* [What the exercise asks]: Return all lines from the listing below that include the word "none".

* [Supplied material]:
□ □ □ □

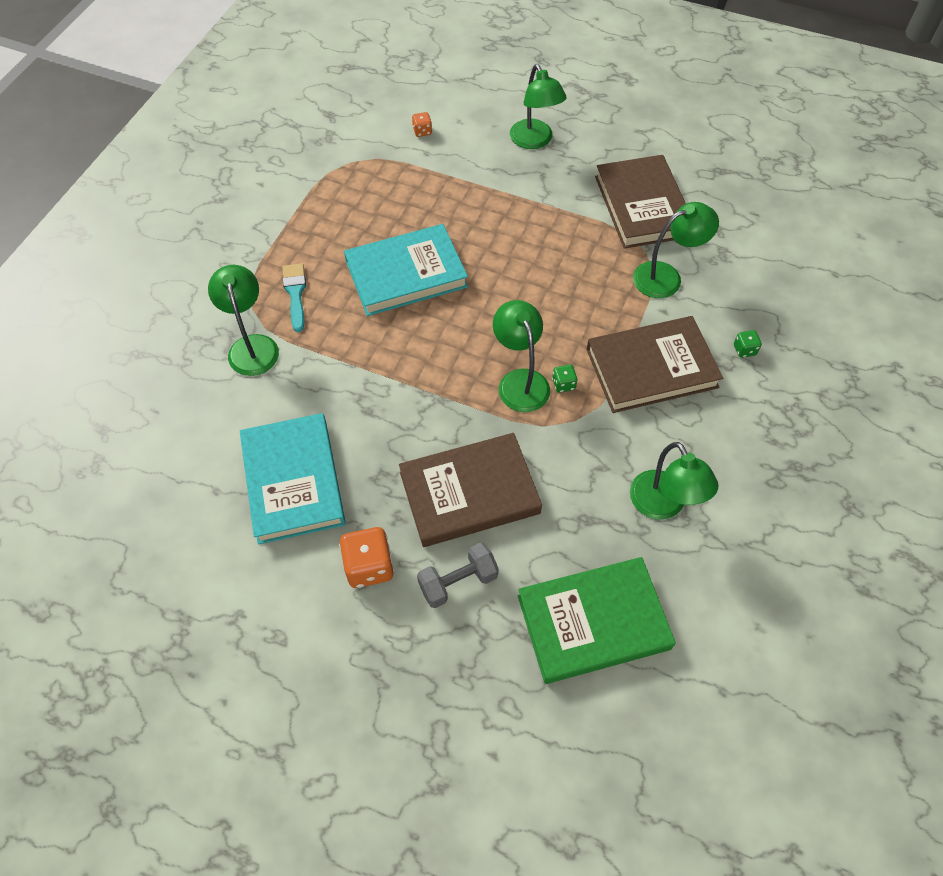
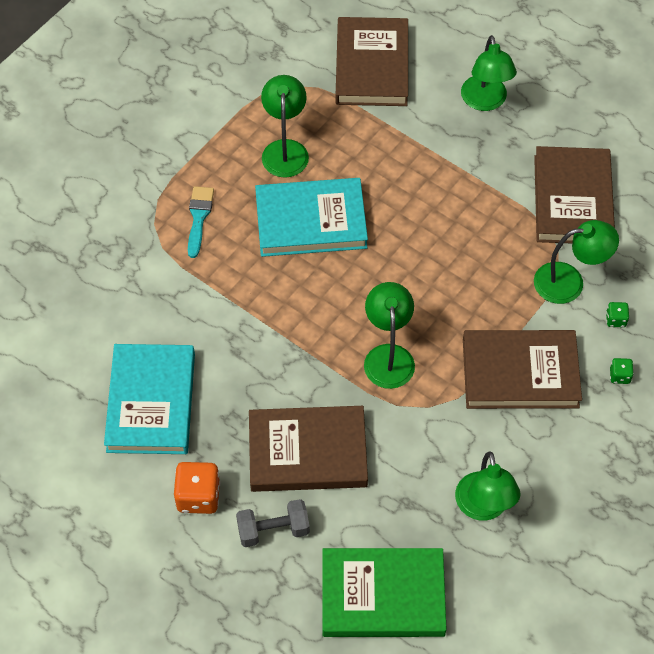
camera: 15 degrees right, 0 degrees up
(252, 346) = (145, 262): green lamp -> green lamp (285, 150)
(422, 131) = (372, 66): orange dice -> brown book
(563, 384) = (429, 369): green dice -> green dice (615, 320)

□ □ □ □

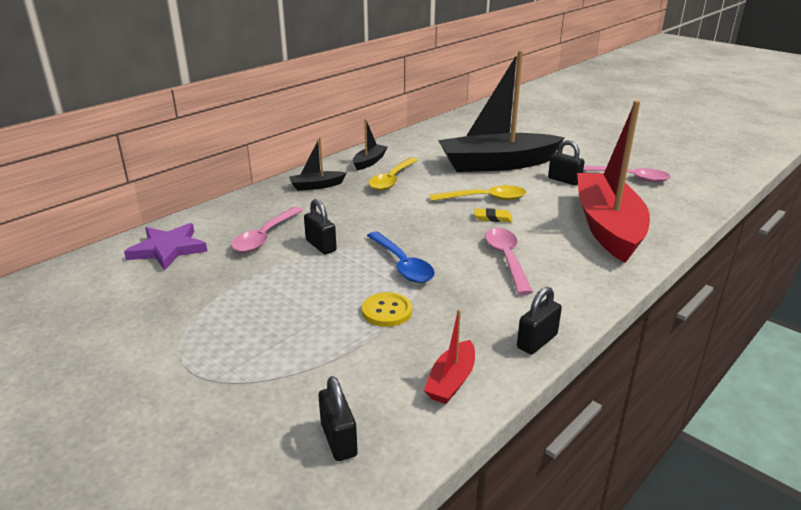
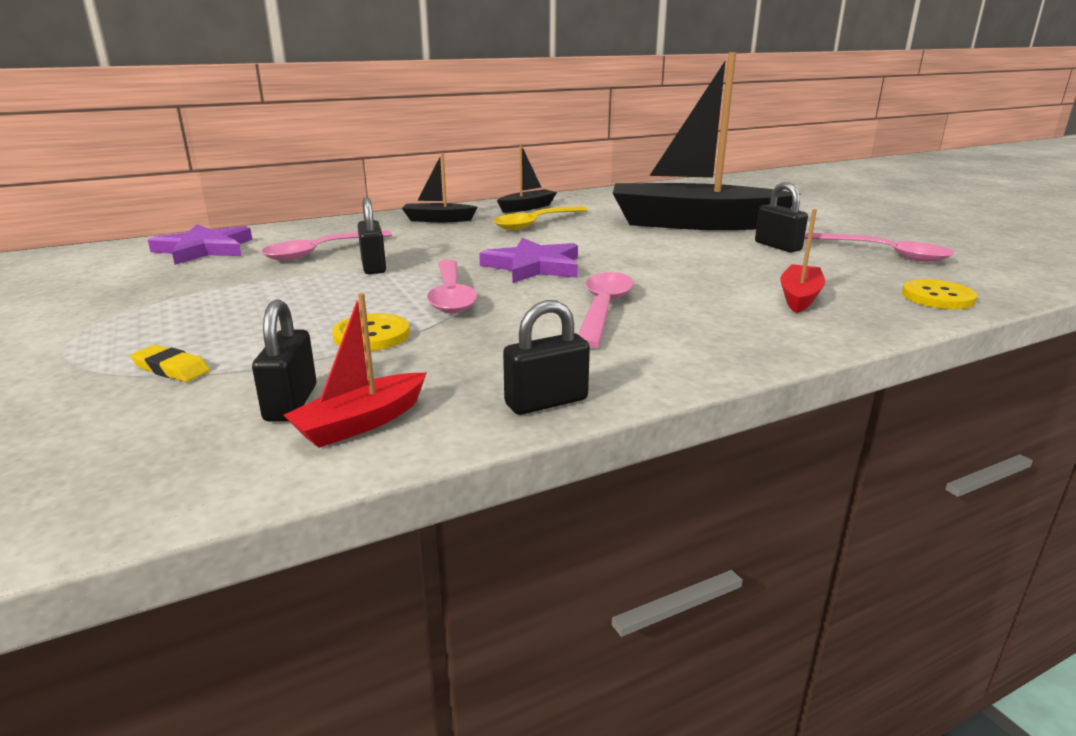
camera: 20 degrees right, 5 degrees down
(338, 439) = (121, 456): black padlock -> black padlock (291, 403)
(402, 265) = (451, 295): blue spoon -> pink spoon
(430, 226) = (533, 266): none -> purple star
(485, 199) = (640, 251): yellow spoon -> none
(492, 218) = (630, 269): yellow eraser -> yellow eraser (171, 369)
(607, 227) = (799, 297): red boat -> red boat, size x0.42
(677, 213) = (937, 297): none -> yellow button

□ □ □ □

* [Exercise answer]:
(430, 226) = (533, 266): none -> purple star
(485, 199) = (640, 251): yellow spoon -> none
(677, 213) = (937, 297): none -> yellow button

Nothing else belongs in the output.